Identify every line in the rows below that contains the string "kern", and copy each of those lines. Case counts.

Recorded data
########################################
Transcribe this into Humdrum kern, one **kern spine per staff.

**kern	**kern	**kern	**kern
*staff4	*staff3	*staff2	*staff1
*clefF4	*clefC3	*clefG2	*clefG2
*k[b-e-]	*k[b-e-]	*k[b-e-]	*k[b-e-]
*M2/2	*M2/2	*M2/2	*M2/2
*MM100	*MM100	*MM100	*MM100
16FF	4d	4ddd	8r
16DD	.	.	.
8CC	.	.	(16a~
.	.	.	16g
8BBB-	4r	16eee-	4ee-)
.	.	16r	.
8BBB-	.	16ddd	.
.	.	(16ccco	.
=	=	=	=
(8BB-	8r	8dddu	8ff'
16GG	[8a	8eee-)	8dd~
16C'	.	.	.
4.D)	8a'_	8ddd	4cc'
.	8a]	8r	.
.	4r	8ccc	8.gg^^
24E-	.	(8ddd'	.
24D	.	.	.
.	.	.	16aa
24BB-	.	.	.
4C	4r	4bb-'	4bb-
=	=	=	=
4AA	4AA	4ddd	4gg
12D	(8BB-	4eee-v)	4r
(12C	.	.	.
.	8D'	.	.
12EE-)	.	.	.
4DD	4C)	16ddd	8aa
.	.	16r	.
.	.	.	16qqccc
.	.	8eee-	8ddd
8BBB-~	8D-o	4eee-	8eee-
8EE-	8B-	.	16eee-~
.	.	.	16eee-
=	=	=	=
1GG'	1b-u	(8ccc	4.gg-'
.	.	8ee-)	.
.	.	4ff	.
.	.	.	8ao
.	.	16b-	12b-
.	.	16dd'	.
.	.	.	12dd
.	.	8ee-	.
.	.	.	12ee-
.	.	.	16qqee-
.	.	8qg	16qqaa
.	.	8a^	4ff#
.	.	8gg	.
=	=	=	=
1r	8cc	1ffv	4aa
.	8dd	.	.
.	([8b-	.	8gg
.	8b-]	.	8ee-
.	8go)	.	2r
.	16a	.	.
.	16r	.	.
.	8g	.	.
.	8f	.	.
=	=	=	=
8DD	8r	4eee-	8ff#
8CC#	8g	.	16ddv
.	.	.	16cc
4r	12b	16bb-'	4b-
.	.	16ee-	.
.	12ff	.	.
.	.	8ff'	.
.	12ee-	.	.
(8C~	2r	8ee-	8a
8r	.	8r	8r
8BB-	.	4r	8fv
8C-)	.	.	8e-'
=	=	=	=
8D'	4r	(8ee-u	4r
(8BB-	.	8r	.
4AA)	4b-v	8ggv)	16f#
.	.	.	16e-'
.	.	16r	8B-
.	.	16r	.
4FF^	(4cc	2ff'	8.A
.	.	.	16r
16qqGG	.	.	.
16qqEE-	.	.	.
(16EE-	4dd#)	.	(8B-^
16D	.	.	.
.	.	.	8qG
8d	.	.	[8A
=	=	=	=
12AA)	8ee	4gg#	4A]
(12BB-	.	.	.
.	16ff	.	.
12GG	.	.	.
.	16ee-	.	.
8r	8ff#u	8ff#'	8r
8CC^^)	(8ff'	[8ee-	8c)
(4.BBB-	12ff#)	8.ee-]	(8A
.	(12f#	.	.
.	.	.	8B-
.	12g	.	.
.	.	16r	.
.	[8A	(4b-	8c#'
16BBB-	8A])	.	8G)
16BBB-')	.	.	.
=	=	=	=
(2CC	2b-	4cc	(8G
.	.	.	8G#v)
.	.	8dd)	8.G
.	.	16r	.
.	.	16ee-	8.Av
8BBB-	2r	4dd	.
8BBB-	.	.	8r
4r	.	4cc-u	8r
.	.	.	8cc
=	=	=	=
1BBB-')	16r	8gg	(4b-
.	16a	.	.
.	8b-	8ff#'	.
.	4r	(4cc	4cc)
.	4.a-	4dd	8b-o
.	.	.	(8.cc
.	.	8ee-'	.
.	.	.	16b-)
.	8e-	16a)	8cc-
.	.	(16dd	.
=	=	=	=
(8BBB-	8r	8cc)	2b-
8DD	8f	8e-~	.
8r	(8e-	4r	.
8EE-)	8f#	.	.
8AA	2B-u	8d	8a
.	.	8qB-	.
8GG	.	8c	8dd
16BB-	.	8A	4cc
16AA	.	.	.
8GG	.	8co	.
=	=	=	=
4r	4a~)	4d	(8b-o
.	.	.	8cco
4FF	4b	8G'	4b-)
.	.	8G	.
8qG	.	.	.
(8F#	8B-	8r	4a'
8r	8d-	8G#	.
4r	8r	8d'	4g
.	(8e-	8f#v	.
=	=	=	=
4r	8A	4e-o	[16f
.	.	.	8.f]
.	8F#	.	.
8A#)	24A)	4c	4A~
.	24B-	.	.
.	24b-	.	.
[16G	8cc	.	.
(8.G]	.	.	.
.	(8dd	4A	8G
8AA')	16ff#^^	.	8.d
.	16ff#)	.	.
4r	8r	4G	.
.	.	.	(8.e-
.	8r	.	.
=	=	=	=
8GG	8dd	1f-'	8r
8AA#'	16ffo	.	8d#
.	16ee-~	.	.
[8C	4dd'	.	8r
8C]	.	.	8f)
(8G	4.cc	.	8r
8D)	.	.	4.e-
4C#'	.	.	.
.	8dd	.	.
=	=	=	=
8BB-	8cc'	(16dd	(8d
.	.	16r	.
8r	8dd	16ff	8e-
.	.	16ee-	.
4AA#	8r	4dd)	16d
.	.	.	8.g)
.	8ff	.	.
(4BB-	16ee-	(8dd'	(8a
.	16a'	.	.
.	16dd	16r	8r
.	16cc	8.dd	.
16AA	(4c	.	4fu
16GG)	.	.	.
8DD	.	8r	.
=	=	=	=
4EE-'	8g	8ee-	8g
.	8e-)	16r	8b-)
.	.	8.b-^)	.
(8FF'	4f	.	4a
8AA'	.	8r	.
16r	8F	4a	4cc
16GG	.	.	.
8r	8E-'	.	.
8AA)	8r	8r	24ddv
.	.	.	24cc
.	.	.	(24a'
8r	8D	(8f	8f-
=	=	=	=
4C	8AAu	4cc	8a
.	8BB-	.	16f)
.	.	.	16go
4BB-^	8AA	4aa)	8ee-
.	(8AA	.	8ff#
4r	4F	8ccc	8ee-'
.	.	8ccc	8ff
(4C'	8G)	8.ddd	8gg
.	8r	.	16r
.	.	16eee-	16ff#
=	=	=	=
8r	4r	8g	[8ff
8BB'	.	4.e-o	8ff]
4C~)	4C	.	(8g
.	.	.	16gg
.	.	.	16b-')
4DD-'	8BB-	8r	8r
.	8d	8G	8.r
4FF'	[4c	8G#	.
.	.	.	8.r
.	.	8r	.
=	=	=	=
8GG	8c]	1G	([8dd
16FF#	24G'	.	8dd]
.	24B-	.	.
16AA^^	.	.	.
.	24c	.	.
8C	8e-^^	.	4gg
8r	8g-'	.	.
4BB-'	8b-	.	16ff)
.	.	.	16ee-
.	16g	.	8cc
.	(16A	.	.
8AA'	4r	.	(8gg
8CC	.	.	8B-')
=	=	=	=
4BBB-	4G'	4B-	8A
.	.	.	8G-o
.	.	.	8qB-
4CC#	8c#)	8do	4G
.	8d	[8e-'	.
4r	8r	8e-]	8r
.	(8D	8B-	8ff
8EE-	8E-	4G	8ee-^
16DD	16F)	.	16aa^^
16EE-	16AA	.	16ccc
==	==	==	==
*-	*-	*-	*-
########################################
◆ **RESPONSE**
Transcribe this into Humdrum kern, one **kern spine per staff.
**kern	**kern	**kern	**kern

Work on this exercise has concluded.